--- About this exercise ---
Copy the data below verbatim, leaving no line out.
___
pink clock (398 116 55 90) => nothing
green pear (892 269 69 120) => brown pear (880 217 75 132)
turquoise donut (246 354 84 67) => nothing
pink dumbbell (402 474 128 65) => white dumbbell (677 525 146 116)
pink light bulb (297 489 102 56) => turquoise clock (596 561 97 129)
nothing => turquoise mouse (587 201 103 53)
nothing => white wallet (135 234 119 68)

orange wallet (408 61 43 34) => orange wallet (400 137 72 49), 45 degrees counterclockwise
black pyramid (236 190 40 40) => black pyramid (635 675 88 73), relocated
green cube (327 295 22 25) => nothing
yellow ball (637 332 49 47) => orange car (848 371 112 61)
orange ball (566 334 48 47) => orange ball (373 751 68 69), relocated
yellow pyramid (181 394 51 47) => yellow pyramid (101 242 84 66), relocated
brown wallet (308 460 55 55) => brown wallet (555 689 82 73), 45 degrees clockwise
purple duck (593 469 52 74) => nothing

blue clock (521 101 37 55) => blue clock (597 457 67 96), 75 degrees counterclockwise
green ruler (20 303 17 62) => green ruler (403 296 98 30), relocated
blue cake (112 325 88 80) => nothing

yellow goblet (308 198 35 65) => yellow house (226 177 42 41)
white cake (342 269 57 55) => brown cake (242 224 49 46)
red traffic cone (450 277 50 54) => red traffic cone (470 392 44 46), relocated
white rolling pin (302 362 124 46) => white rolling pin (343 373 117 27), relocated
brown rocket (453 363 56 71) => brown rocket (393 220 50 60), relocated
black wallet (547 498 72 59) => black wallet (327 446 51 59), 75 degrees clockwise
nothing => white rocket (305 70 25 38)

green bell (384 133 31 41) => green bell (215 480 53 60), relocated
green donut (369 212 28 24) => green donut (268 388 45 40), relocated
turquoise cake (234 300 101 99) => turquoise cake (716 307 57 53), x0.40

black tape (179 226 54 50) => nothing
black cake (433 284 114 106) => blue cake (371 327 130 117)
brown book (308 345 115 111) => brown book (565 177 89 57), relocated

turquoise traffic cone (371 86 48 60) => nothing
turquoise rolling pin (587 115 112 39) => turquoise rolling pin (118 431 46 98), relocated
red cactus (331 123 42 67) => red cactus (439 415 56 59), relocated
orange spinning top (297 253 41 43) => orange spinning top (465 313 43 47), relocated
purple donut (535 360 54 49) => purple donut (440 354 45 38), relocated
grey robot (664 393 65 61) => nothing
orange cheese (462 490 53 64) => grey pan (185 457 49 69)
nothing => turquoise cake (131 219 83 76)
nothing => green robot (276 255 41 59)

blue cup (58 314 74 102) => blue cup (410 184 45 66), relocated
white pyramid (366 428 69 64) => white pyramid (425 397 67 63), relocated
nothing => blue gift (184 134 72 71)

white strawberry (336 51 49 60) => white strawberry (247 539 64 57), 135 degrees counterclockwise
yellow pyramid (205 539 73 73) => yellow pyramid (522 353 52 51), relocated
___
--- Output of the exercise ---
pink clock (398 116 55 90) => nothing
green pear (892 269 69 120) => brown pear (880 217 75 132)
turquoise donut (246 354 84 67) => nothing
pink dumbbell (402 474 128 65) => white dumbbell (677 525 146 116)
pink light bulb (297 489 102 56) => turquoise clock (596 561 97 129)
nothing => turquoise mouse (587 201 103 53)
nothing => white wallet (135 234 119 68)

orange wallet (408 61 43 34) => orange wallet (400 137 72 49), 45 degrees counterclockwise
black pyramid (236 190 40 40) => black pyramid (635 675 88 73), relocated
green cube (327 295 22 25) => nothing
yellow ball (637 332 49 47) => orange car (848 371 112 61)
orange ball (566 334 48 47) => orange ball (373 751 68 69), relocated
yellow pyramid (181 394 51 47) => yellow pyramid (101 242 84 66), relocated
brown wallet (308 460 55 55) => brown wallet (555 689 82 73), 45 degrees clockwise
purple duck (593 469 52 74) => nothing

blue clock (521 101 37 55) => blue clock (597 457 67 96), 75 degrees counterclockwise
green ruler (20 303 17 62) => green ruler (403 296 98 30), relocated
blue cake (112 325 88 80) => nothing

yellow goblet (308 198 35 65) => yellow house (226 177 42 41)
white cake (342 269 57 55) => brown cake (242 224 49 46)
red traffic cone (450 277 50 54) => red traffic cone (470 392 44 46), relocated
white rolling pin (302 362 124 46) => white rolling pin (343 373 117 27), relocated
brown rocket (453 363 56 71) => brown rocket (393 220 50 60), relocated
black wallet (547 498 72 59) => black wallet (327 446 51 59), 75 degrees clockwise
nothing => white rocket (305 70 25 38)

green bell (384 133 31 41) => green bell (215 480 53 60), relocated
green donut (369 212 28 24) => green donut (268 388 45 40), relocated
turquoise cake (234 300 101 99) => turquoise cake (716 307 57 53), x0.40

black tape (179 226 54 50) => nothing
black cake (433 284 114 106) => blue cake (371 327 130 117)
brown book (308 345 115 111) => brown book (565 177 89 57), relocated

turquoise traffic cone (371 86 48 60) => nothing
turquoise rolling pin (587 115 112 39) => turquoise rolling pin (118 431 46 98), relocated
red cactus (331 123 42 67) => red cactus (439 415 56 59), relocated
orange spinning top (297 253 41 43) => orange spinning top (465 313 43 47), relocated
purple donut (535 360 54 49) => purple donut (440 354 45 38), relocated
grey robot (664 393 65 61) => nothing
orange cheese (462 490 53 64) => grey pan (185 457 49 69)
nothing => turquoise cake (131 219 83 76)
nothing => green robot (276 255 41 59)

blue cup (58 314 74 102) => blue cup (410 184 45 66), relocated
white pyramid (366 428 69 64) => white pyramid (425 397 67 63), relocated
nothing => blue gift (184 134 72 71)

white strawberry (336 51 49 60) => white strawberry (247 539 64 57), 135 degrees counterclockwise
yellow pyramid (205 539 73 73) => yellow pyramid (522 353 52 51), relocated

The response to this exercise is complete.